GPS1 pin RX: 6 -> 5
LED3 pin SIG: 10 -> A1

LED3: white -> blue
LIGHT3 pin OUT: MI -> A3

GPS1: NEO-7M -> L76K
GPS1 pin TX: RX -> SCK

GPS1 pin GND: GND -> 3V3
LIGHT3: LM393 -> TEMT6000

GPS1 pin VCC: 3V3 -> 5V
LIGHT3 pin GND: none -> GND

- [What you have to do] Every record must be repeated precisely and in full.

- [Written answer]
GPS1 pin RX: 6 -> 5
LED3 pin SIG: 10 -> A1

LED3: white -> blue
LIGHT3 pin OUT: MI -> A3

GPS1: NEO-7M -> L76K
GPS1 pin TX: RX -> SCK

GPS1 pin GND: GND -> 3V3
LIGHT3: LM393 -> TEMT6000

GPS1 pin VCC: 3V3 -> 5V
LIGHT3 pin GND: none -> GND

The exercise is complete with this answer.